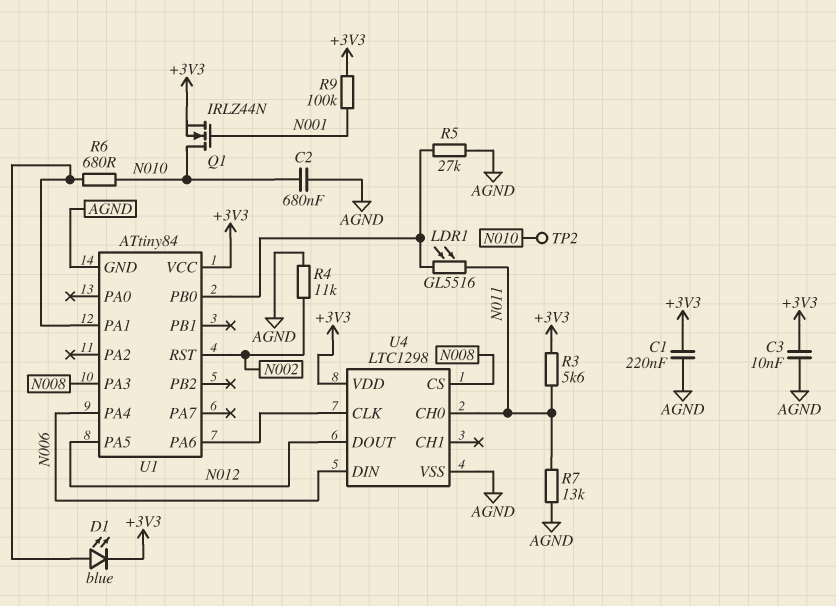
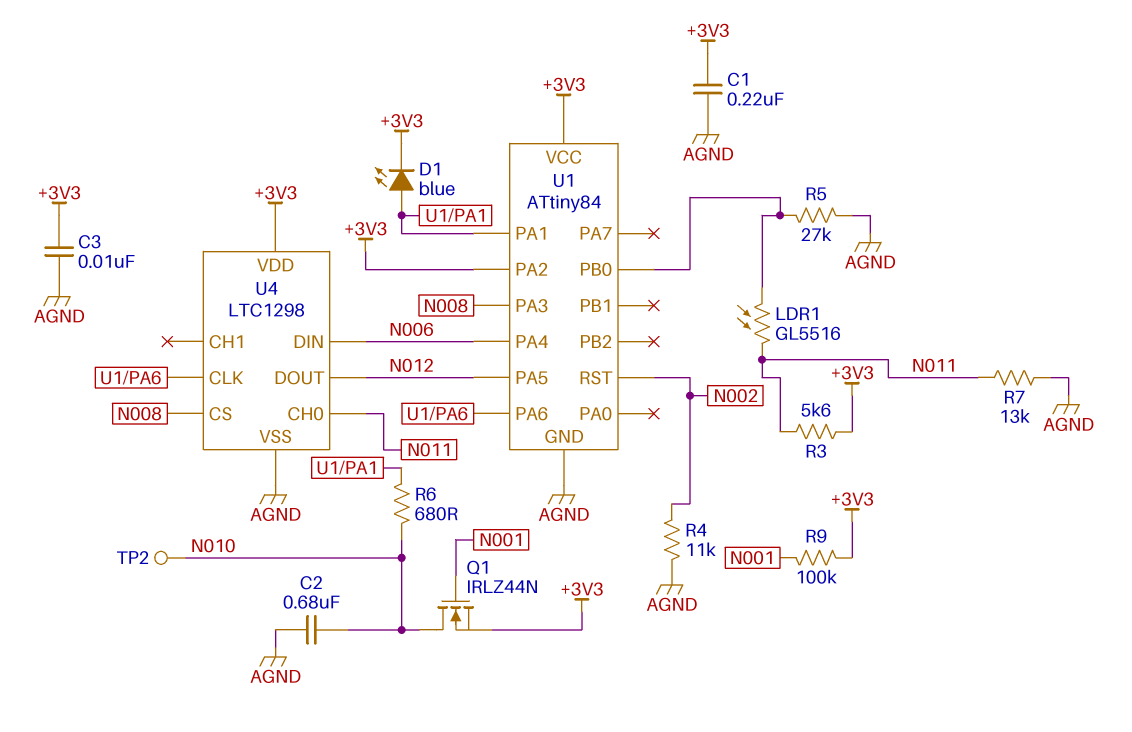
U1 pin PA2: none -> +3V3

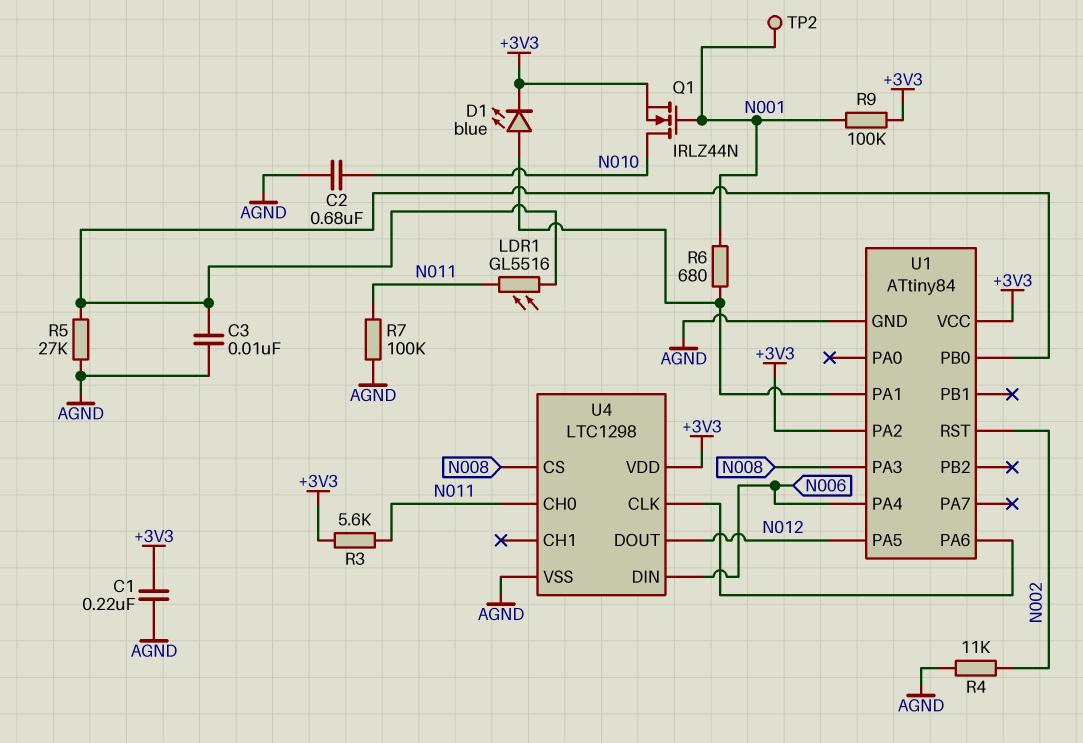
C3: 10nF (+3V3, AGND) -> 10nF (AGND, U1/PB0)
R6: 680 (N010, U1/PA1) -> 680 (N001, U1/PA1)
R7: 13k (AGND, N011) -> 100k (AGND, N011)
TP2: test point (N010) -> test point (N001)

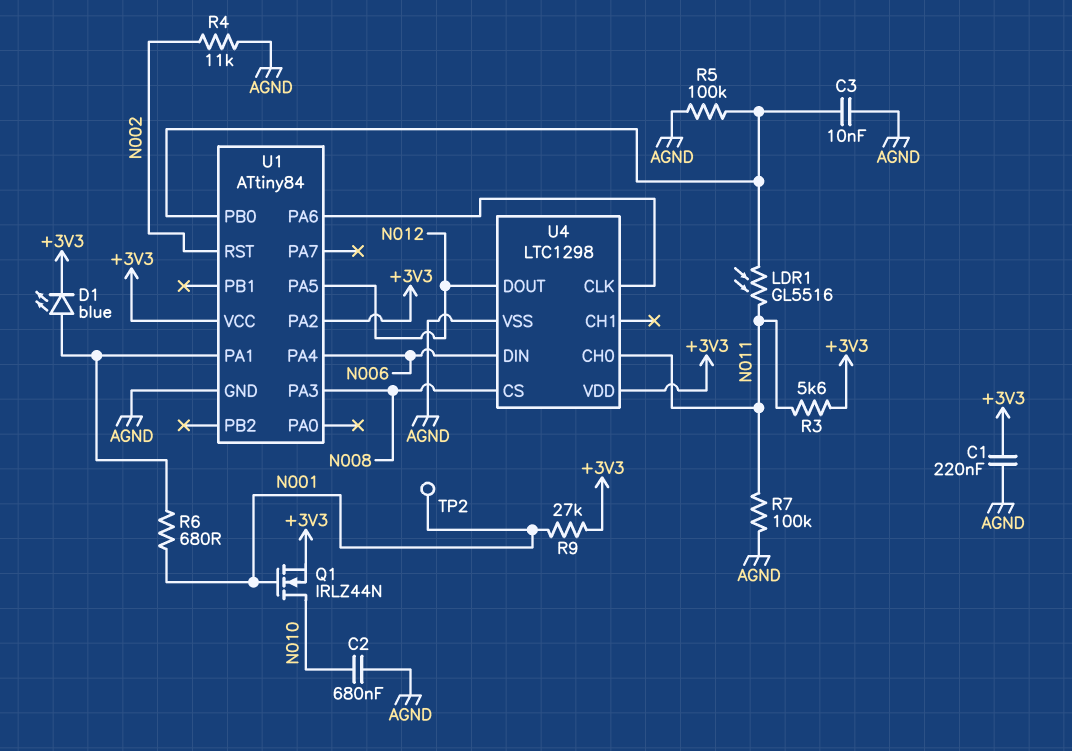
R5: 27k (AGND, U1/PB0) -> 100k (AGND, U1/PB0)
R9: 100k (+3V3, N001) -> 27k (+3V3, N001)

++++++

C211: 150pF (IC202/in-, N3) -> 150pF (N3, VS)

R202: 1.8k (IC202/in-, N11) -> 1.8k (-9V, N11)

++++++

▸ Work instructions:
Which lines of the data contain the string "AGND"? Copy each one.

▸ Answer box:
C3: 10nF (+3V3, AGND) -> 10nF (AGND, U1/PB0)
R7: 13k (AGND, N011) -> 100k (AGND, N011)
R5: 27k (AGND, U1/PB0) -> 100k (AGND, U1/PB0)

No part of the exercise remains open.